- [Version comparison data]
======

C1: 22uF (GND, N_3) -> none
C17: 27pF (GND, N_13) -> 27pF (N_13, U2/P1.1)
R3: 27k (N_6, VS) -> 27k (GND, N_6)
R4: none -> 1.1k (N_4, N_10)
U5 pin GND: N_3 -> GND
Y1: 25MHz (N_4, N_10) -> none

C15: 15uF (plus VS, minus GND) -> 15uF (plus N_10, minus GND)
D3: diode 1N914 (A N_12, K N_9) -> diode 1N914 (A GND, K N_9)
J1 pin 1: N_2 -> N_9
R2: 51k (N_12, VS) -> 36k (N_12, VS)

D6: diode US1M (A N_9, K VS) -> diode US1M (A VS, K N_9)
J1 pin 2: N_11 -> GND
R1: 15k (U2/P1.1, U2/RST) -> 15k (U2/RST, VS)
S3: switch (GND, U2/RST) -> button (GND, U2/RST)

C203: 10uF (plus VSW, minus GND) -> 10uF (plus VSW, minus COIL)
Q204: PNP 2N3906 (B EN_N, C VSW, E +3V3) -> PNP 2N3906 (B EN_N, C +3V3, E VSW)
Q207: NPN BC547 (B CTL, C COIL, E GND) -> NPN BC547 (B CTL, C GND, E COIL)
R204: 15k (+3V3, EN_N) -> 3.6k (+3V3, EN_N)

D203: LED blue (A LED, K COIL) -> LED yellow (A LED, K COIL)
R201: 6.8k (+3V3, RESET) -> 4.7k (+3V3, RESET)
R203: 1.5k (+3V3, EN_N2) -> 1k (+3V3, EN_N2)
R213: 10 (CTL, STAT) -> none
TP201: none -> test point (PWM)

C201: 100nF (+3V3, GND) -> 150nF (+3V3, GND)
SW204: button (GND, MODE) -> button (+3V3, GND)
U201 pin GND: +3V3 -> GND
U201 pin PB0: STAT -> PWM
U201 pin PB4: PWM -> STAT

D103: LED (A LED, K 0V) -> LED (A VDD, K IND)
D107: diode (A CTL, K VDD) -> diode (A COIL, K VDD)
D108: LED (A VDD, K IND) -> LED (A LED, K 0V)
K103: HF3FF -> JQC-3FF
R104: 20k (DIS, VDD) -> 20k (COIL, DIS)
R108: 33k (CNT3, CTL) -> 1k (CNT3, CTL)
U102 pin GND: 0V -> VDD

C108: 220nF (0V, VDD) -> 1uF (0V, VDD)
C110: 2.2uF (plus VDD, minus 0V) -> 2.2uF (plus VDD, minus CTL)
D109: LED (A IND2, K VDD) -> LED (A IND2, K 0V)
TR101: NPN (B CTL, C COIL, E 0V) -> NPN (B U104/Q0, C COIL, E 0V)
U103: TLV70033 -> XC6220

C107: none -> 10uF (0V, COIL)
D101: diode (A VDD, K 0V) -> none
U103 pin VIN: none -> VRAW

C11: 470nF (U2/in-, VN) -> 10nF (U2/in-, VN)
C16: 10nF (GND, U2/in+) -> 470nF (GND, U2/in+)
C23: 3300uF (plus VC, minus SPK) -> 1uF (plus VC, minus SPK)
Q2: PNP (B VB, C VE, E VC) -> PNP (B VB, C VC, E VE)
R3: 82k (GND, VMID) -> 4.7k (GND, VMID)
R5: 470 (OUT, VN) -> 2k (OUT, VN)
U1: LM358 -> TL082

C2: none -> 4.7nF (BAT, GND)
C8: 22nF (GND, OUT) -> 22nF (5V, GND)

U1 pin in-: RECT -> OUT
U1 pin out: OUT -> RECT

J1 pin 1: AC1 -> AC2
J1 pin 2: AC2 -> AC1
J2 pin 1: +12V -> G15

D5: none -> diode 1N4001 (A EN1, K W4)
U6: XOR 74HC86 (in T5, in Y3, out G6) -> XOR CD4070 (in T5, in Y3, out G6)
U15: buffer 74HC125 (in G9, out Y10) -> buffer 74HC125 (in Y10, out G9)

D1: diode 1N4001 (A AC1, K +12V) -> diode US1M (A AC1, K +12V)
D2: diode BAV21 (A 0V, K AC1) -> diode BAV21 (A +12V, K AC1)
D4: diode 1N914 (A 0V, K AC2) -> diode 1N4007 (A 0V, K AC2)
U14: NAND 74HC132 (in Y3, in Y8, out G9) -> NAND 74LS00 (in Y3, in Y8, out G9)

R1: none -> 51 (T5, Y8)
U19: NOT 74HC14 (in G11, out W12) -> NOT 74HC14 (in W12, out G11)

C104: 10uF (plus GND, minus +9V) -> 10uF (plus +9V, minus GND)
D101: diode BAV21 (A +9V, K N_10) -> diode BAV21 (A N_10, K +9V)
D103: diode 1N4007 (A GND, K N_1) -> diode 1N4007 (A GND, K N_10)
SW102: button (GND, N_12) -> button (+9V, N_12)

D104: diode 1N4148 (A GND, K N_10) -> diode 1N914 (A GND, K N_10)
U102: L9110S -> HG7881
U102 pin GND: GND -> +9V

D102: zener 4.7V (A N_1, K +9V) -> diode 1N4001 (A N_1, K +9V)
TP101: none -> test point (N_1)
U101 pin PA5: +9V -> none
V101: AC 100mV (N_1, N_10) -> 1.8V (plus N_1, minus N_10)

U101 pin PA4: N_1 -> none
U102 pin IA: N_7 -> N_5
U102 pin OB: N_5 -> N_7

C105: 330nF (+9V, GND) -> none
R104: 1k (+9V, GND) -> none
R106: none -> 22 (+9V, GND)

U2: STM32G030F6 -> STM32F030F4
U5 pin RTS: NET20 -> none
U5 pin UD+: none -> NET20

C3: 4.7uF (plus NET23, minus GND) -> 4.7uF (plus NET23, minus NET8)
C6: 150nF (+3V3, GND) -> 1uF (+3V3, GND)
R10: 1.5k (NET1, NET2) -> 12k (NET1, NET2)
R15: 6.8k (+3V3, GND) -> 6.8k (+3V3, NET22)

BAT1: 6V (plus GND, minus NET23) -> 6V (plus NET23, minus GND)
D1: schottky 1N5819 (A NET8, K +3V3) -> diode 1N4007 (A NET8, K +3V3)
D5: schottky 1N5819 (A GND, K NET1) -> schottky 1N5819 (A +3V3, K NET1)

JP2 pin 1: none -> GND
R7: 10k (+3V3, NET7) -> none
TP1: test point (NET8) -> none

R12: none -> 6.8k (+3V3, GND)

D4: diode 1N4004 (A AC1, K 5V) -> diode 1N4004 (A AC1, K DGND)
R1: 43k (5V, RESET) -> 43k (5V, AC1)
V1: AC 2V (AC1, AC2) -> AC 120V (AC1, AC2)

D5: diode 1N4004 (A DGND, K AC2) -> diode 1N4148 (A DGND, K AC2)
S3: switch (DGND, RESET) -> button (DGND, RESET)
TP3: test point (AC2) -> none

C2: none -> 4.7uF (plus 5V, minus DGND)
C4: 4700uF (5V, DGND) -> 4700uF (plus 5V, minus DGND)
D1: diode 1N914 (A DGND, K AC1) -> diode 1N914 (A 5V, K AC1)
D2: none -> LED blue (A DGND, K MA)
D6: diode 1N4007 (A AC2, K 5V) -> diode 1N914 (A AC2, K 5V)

======

Copy out the full set of records precisely, leaving nothing out.

- [Written answer]
C1: 22uF (GND, N_3) -> none
C17: 27pF (GND, N_13) -> 27pF (N_13, U2/P1.1)
R3: 27k (N_6, VS) -> 27k (GND, N_6)
R4: none -> 1.1k (N_4, N_10)
U5 pin GND: N_3 -> GND
Y1: 25MHz (N_4, N_10) -> none

C15: 15uF (plus VS, minus GND) -> 15uF (plus N_10, minus GND)
D3: diode 1N914 (A N_12, K N_9) -> diode 1N914 (A GND, K N_9)
J1 pin 1: N_2 -> N_9
R2: 51k (N_12, VS) -> 36k (N_12, VS)

D6: diode US1M (A N_9, K VS) -> diode US1M (A VS, K N_9)
J1 pin 2: N_11 -> GND
R1: 15k (U2/P1.1, U2/RST) -> 15k (U2/RST, VS)
S3: switch (GND, U2/RST) -> button (GND, U2/RST)

C203: 10uF (plus VSW, minus GND) -> 10uF (plus VSW, minus COIL)
Q204: PNP 2N3906 (B EN_N, C VSW, E +3V3) -> PNP 2N3906 (B EN_N, C +3V3, E VSW)
Q207: NPN BC547 (B CTL, C COIL, E GND) -> NPN BC547 (B CTL, C GND, E COIL)
R204: 15k (+3V3, EN_N) -> 3.6k (+3V3, EN_N)

D203: LED blue (A LED, K COIL) -> LED yellow (A LED, K COIL)
R201: 6.8k (+3V3, RESET) -> 4.7k (+3V3, RESET)
R203: 1.5k (+3V3, EN_N2) -> 1k (+3V3, EN_N2)
R213: 10 (CTL, STAT) -> none
TP201: none -> test point (PWM)

C201: 100nF (+3V3, GND) -> 150nF (+3V3, GND)
SW204: button (GND, MODE) -> button (+3V3, GND)
U201 pin GND: +3V3 -> GND
U201 pin PB0: STAT -> PWM
U201 pin PB4: PWM -> STAT

D103: LED (A LED, K 0V) -> LED (A VDD, K IND)
D107: diode (A CTL, K VDD) -> diode (A COIL, K VDD)
D108: LED (A VDD, K IND) -> LED (A LED, K 0V)
K103: HF3FF -> JQC-3FF
R104: 20k (DIS, VDD) -> 20k (COIL, DIS)
R108: 33k (CNT3, CTL) -> 1k (CNT3, CTL)
U102 pin GND: 0V -> VDD

C108: 220nF (0V, VDD) -> 1uF (0V, VDD)
C110: 2.2uF (plus VDD, minus 0V) -> 2.2uF (plus VDD, minus CTL)
D109: LED (A IND2, K VDD) -> LED (A IND2, K 0V)
TR101: NPN (B CTL, C COIL, E 0V) -> NPN (B U104/Q0, C COIL, E 0V)
U103: TLV70033 -> XC6220

C107: none -> 10uF (0V, COIL)
D101: diode (A VDD, K 0V) -> none
U103 pin VIN: none -> VRAW

C11: 470nF (U2/in-, VN) -> 10nF (U2/in-, VN)
C16: 10nF (GND, U2/in+) -> 470nF (GND, U2/in+)
C23: 3300uF (plus VC, minus SPK) -> 1uF (plus VC, minus SPK)
Q2: PNP (B VB, C VE, E VC) -> PNP (B VB, C VC, E VE)
R3: 82k (GND, VMID) -> 4.7k (GND, VMID)
R5: 470 (OUT, VN) -> 2k (OUT, VN)
U1: LM358 -> TL082

C2: none -> 4.7nF (BAT, GND)
C8: 22nF (GND, OUT) -> 22nF (5V, GND)

U1 pin in-: RECT -> OUT
U1 pin out: OUT -> RECT

J1 pin 1: AC1 -> AC2
J1 pin 2: AC2 -> AC1
J2 pin 1: +12V -> G15

D5: none -> diode 1N4001 (A EN1, K W4)
U6: XOR 74HC86 (in T5, in Y3, out G6) -> XOR CD4070 (in T5, in Y3, out G6)
U15: buffer 74HC125 (in G9, out Y10) -> buffer 74HC125 (in Y10, out G9)

D1: diode 1N4001 (A AC1, K +12V) -> diode US1M (A AC1, K +12V)
D2: diode BAV21 (A 0V, K AC1) -> diode BAV21 (A +12V, K AC1)
D4: diode 1N914 (A 0V, K AC2) -> diode 1N4007 (A 0V, K AC2)
U14: NAND 74HC132 (in Y3, in Y8, out G9) -> NAND 74LS00 (in Y3, in Y8, out G9)

R1: none -> 51 (T5, Y8)
U19: NOT 74HC14 (in G11, out W12) -> NOT 74HC14 (in W12, out G11)

C104: 10uF (plus GND, minus +9V) -> 10uF (plus +9V, minus GND)
D101: diode BAV21 (A +9V, K N_10) -> diode BAV21 (A N_10, K +9V)
D103: diode 1N4007 (A GND, K N_1) -> diode 1N4007 (A GND, K N_10)
SW102: button (GND, N_12) -> button (+9V, N_12)

D104: diode 1N4148 (A GND, K N_10) -> diode 1N914 (A GND, K N_10)
U102: L9110S -> HG7881
U102 pin GND: GND -> +9V

D102: zener 4.7V (A N_1, K +9V) -> diode 1N4001 (A N_1, K +9V)
TP101: none -> test point (N_1)
U101 pin PA5: +9V -> none
V101: AC 100mV (N_1, N_10) -> 1.8V (plus N_1, minus N_10)

U101 pin PA4: N_1 -> none
U102 pin IA: N_7 -> N_5
U102 pin OB: N_5 -> N_7

C105: 330nF (+9V, GND) -> none
R104: 1k (+9V, GND) -> none
R106: none -> 22 (+9V, GND)

U2: STM32G030F6 -> STM32F030F4
U5 pin RTS: NET20 -> none
U5 pin UD+: none -> NET20

C3: 4.7uF (plus NET23, minus GND) -> 4.7uF (plus NET23, minus NET8)
C6: 150nF (+3V3, GND) -> 1uF (+3V3, GND)
R10: 1.5k (NET1, NET2) -> 12k (NET1, NET2)
R15: 6.8k (+3V3, GND) -> 6.8k (+3V3, NET22)

BAT1: 6V (plus GND, minus NET23) -> 6V (plus NET23, minus GND)
D1: schottky 1N5819 (A NET8, K +3V3) -> diode 1N4007 (A NET8, K +3V3)
D5: schottky 1N5819 (A GND, K NET1) -> schottky 1N5819 (A +3V3, K NET1)

JP2 pin 1: none -> GND
R7: 10k (+3V3, NET7) -> none
TP1: test point (NET8) -> none

R12: none -> 6.8k (+3V3, GND)

D4: diode 1N4004 (A AC1, K 5V) -> diode 1N4004 (A AC1, K DGND)
R1: 43k (5V, RESET) -> 43k (5V, AC1)
V1: AC 2V (AC1, AC2) -> AC 120V (AC1, AC2)

D5: diode 1N4004 (A DGND, K AC2) -> diode 1N4148 (A DGND, K AC2)
S3: switch (DGND, RESET) -> button (DGND, RESET)
TP3: test point (AC2) -> none

C2: none -> 4.7uF (plus 5V, minus DGND)
C4: 4700uF (5V, DGND) -> 4700uF (plus 5V, minus DGND)
D1: diode 1N914 (A DGND, K AC1) -> diode 1N914 (A 5V, K AC1)
D2: none -> LED blue (A DGND, K MA)
D6: diode 1N4007 (A AC2, K 5V) -> diode 1N914 (A AC2, K 5V)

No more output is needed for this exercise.